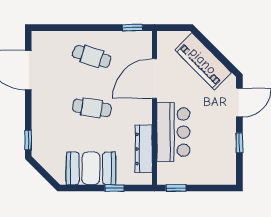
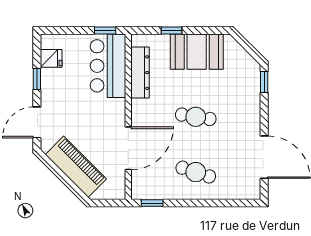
bar counter: (173, 132) -> (108, 66), moved
fridge: (226, 162) -> (51, 58), added

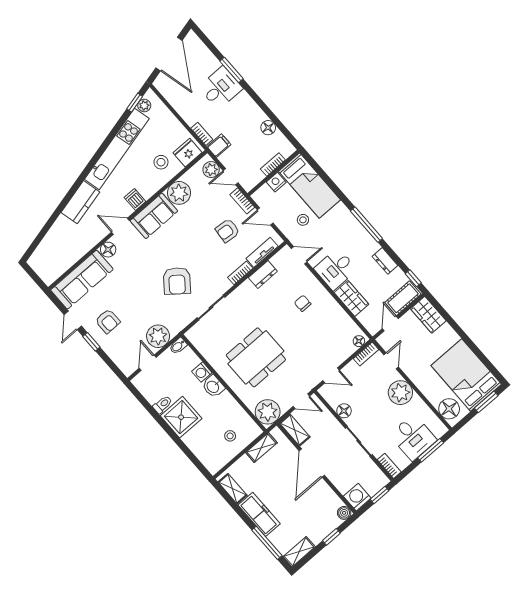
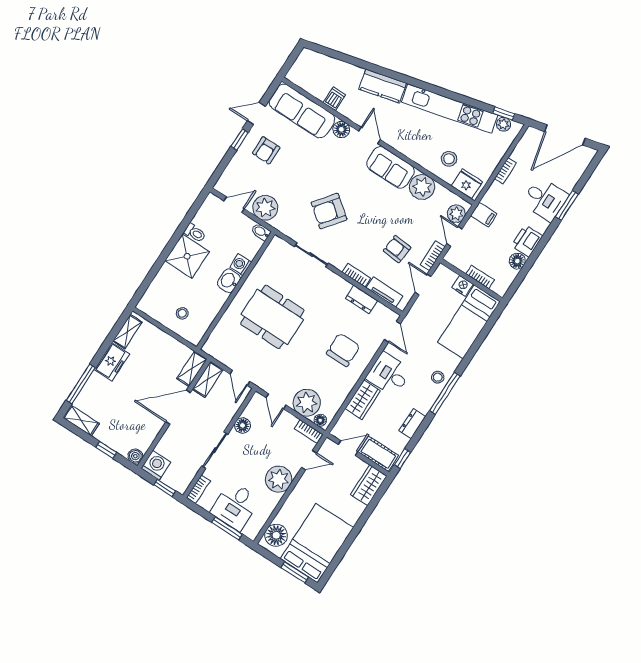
printer: (253, 114) -> (527, 241), added
bookcase: (202, 134) -> (505, 171), moved
dishwasher: (135, 200) -> (334, 99), moved
stool: (303, 220) -> (438, 377), moved
chair: (303, 303) -> (343, 350), width x1.87, depth x1.87
plant: (268, 412) -> (307, 403), moved
shelving: (261, 448) -> (192, 369), moved, turned 90
freezer: (259, 514) -> (112, 362), width x0.71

——

Description of the task »
What you copy out must be exactly the lines from the line containing "stool: (303, 220) -> (438, 377), moved" through the end of the records.

Solution to this task »
stool: (303, 220) -> (438, 377), moved
chair: (303, 303) -> (343, 350), width x1.87, depth x1.87
plant: (268, 412) -> (307, 403), moved
shelving: (261, 448) -> (192, 369), moved, turned 90
freezer: (259, 514) -> (112, 362), width x0.71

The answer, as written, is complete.